[Object displacement listings]

⁂

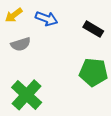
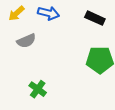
green cross: (27, 95) -> (38, 89), size x0.6

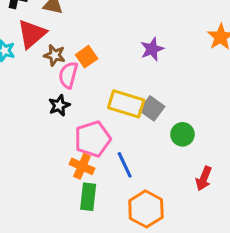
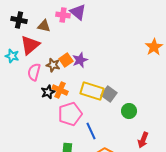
purple star: (152, 49) -> (80, 60), moved
brown star: (55, 55) -> (53, 65), moved
pink semicircle: (68, 75) -> (34, 72), moved
orange cross: (82, 166) -> (60, 90), moved

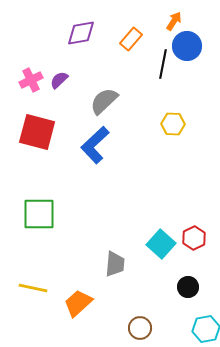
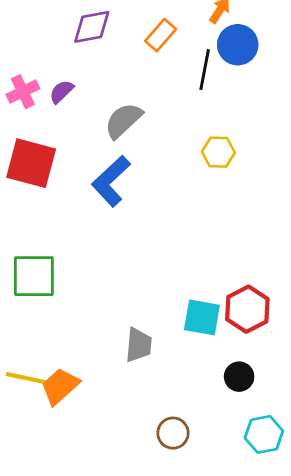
red hexagon: (194, 238) -> (247, 309), size x1.4
cyan square: (161, 244) -> (202, 317), turned -32
orange trapezoid: (78, 303) -> (60, 386), moved

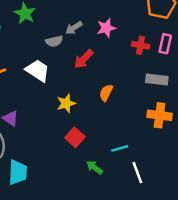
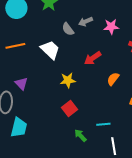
gray semicircle: (54, 41) -> (68, 29), turned 56
red arrow: (84, 59) -> (93, 58), moved
orange semicircle: (106, 93) -> (113, 79), moved

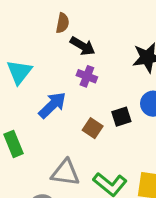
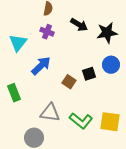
black arrow: (83, 46) -> (79, 25), moved
purple cross: (87, 76) -> (47, 32), moved

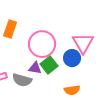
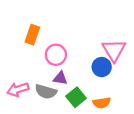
pink circle: (42, 44) -> (56, 55), moved, size x0.7
green square: (49, 65) -> (76, 97), moved

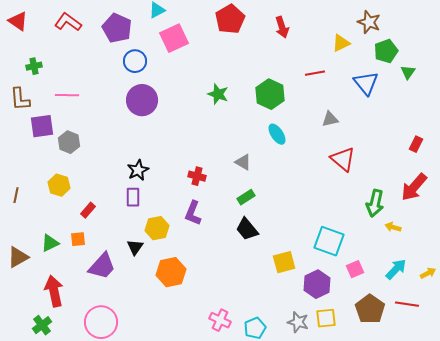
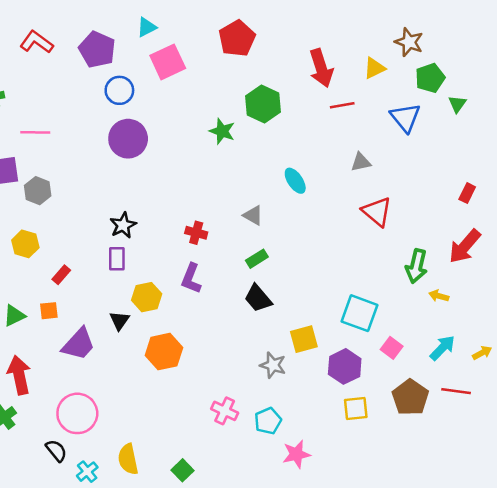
red arrow: (282, 27) -> (321, 68), moved, size x1.4
green hexagon: (270, 94) -> (263, 104), moved
pink square: (355, 269) -> (392, 348), turned -30
gray star: (298, 322) -> (273, 365), moved

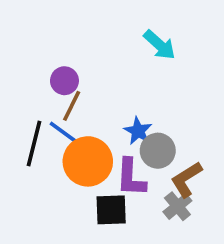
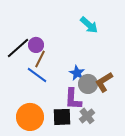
black line: (34, 143) -> (18, 48), moved, turned 35
orange circle: (88, 161) -> (30, 117), moved
brown L-shape: (186, 179) -> (104, 82), moved
gray cross: (177, 206) -> (87, 116), moved

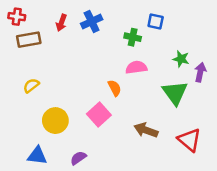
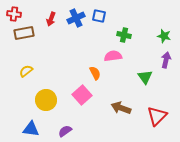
blue square: (156, 21) -> (99, 16), moved
green cross: (133, 37) -> (124, 35), moved
green star: (181, 59) -> (164, 36), moved
green triangle: (175, 93) -> (145, 77), size x0.7
red triangle: (189, 140) -> (157, 116), turned 35

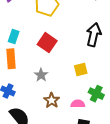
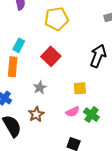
brown star: (52, 100) -> (36, 114), moved
pink semicircle: (78, 104) -> (73, 112), moved, turned 144

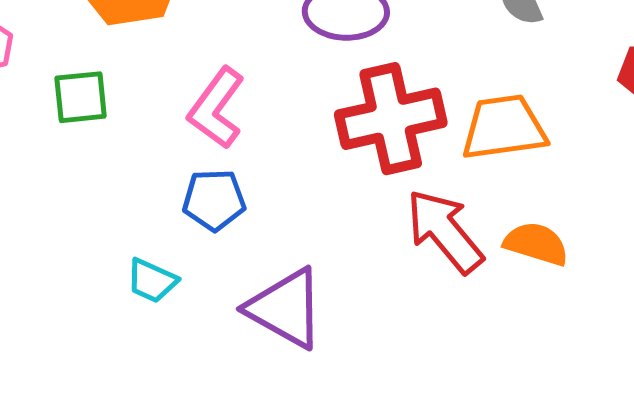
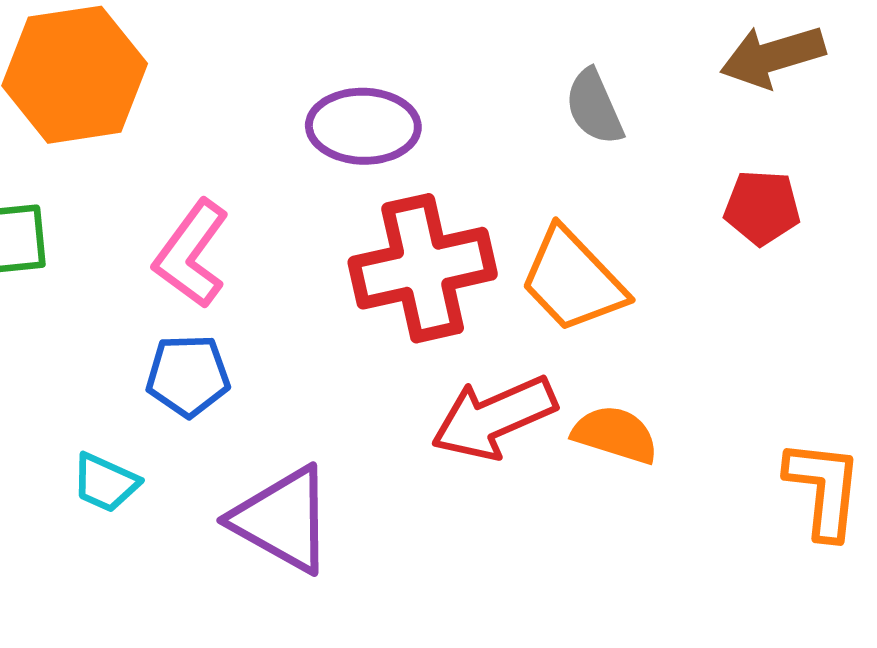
orange trapezoid: (504, 128) -> (573, 280), turned -126
red arrow: (445, 231) -> (494, 418), turned -74

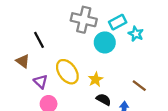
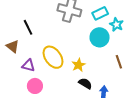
cyan circle: (105, 42) -> (100, 37), moved
purple triangle: (41, 82) -> (28, 65), turned -32
brown line: (139, 86) -> (119, 62), moved, turned 32

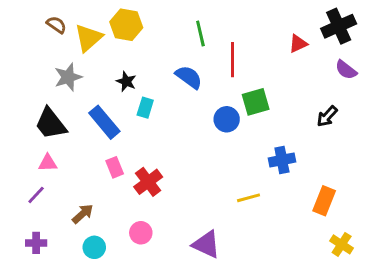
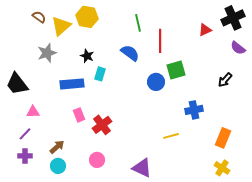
blue rectangle: (104, 122) -> (72, 84), turned -55
black trapezoid: (51, 124) -> (17, 84), moved
purple cross: (36, 243) -> (25, 156), moved
yellow cross: (342, 244) -> (222, 168), moved
cyan circle: (94, 247) -> (58, 166), moved

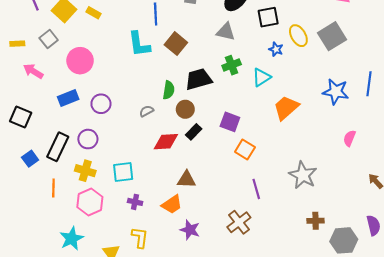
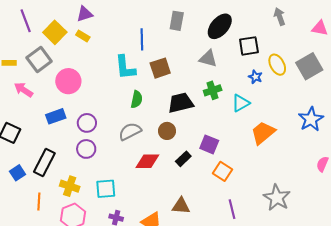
gray square: (49, 39) -> (39, 60), size x1.4
brown square: (176, 44) -> (160, 68), turned 30
green semicircle: (169, 90) -> (137, 99), moved
blue star: (336, 92) -> (311, 119), turned 30
gray semicircle: (146, 111) -> (130, 131), size x1.6
black rectangle: (194, 132) -> (183, 159), moved
purple circle: (88, 139) -> (86, 149), moved
brown triangle: (186, 180) -> (181, 206), moved

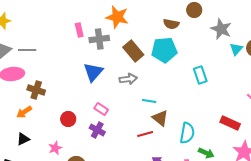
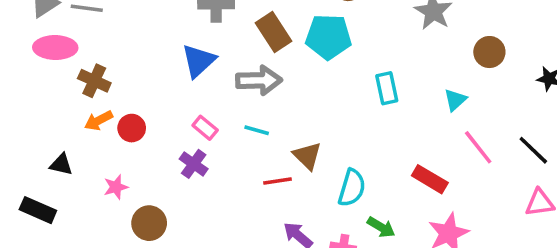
cyan triangle: (236, 49) -> (455, 100), moved
gray arrow: (128, 79) -> (259, 80), size x1.4
cyan line: (149, 101) -> (257, 130), moved
orange arrow: (24, 112) -> (99, 121), moved
red circle: (68, 119) -> (132, 128), moved
black triangle: (23, 139) -> (61, 165), turned 32

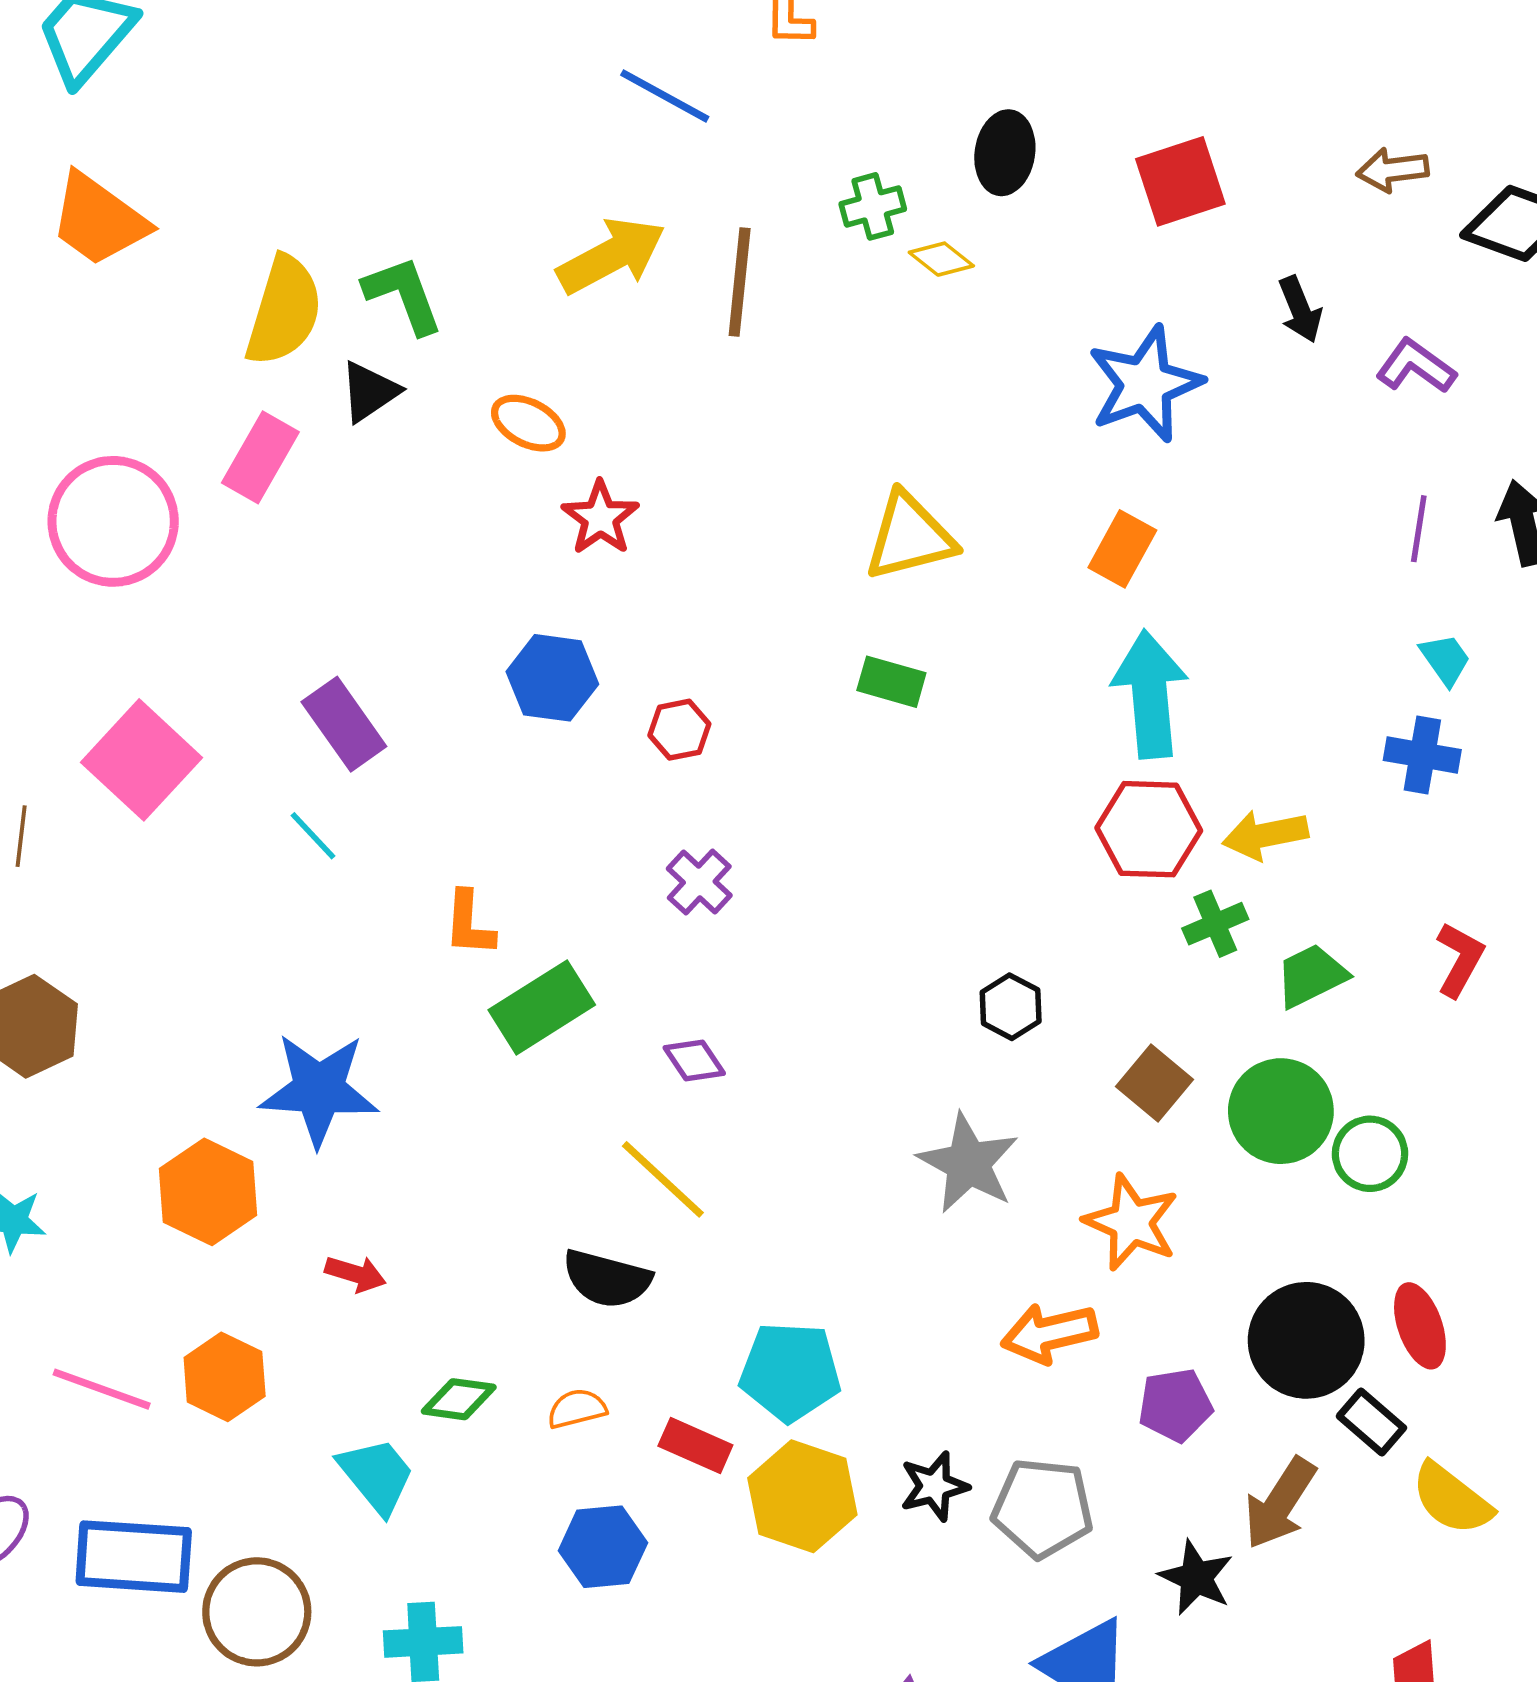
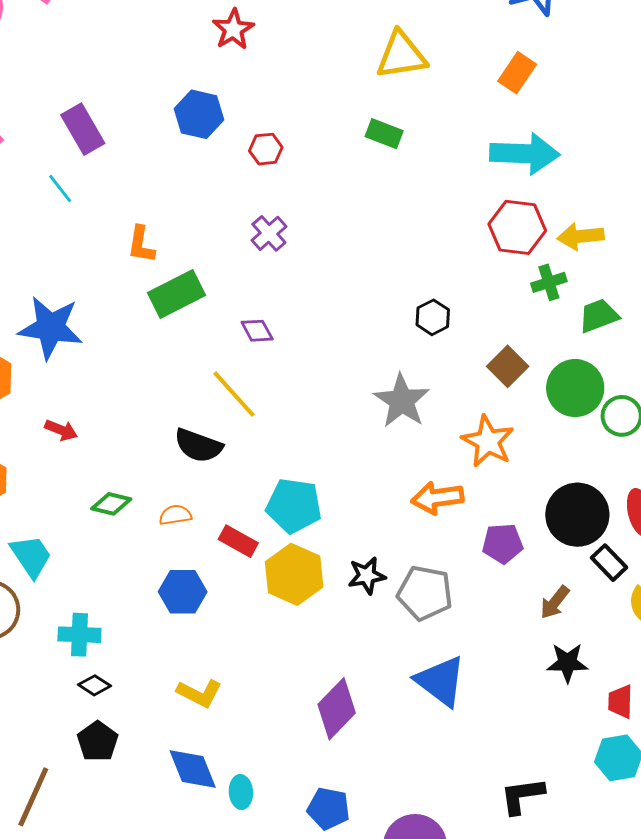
cyan arrow: (1150, 694) -> (525, 154), turned 92
cyan trapezoid: (377, 1475) -> (31, 556), moved
brown arrow: (1280, 1503) -> (555, 602), size x0.7
black star: (1196, 1578) -> (567, 663), moved, turned -30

⁂

• WHAT THE TASK ASKS:
Whatever lies between the first line of the data and the line holding "yellow cross: (342, 244) -> (222, 168), moved", inclusive, should be repeated exactly, apart from the pictures.

• TASK ANSWER:
green cross: (27, 95) -> (38, 89), size x0.6

purple star: (152, 49) -> (80, 60), moved
brown star: (55, 55) -> (53, 65), moved
pink semicircle: (68, 75) -> (34, 72), moved
orange cross: (82, 166) -> (60, 90), moved

red hexagon: (194, 238) -> (247, 309), size x1.4
cyan square: (161, 244) -> (202, 317), turned -32
orange trapezoid: (78, 303) -> (60, 386), moved

gray semicircle: (54, 41) -> (68, 29), turned 56
red arrow: (84, 59) -> (93, 58), moved
orange semicircle: (106, 93) -> (113, 79), moved

black arrow: (83, 46) -> (79, 25), moved
purple cross: (87, 76) -> (47, 32), moved

pink circle: (42, 44) -> (56, 55), moved, size x0.7
green square: (49, 65) -> (76, 97), moved

red arrow: (282, 27) -> (321, 68), moved, size x1.4
green hexagon: (270, 94) -> (263, 104), moved
pink square: (355, 269) -> (392, 348), turned -30
gray star: (298, 322) -> (273, 365), moved

black line: (34, 143) -> (18, 48), moved, turned 35
orange circle: (88, 161) -> (30, 117), moved
brown L-shape: (186, 179) -> (104, 82), moved
gray cross: (177, 206) -> (87, 116), moved

blue square: (156, 21) -> (99, 16), moved
green cross: (133, 37) -> (124, 35), moved
green star: (181, 59) -> (164, 36), moved
green triangle: (175, 93) -> (145, 77), size x0.7
red triangle: (189, 140) -> (157, 116), turned 35

brown star: (52, 100) -> (36, 114), moved
pink semicircle: (78, 104) -> (73, 112), moved, turned 144

orange trapezoid: (504, 128) -> (573, 280), turned -126
red arrow: (445, 231) -> (494, 418), turned -74

cyan circle: (105, 42) -> (100, 37), moved
purple triangle: (41, 82) -> (28, 65), turned -32
brown line: (139, 86) -> (119, 62), moved, turned 32

blue rectangle: (104, 122) -> (72, 84), turned -55
black trapezoid: (51, 124) -> (17, 84), moved
purple cross: (36, 243) -> (25, 156), moved
yellow cross: (342, 244) -> (222, 168), moved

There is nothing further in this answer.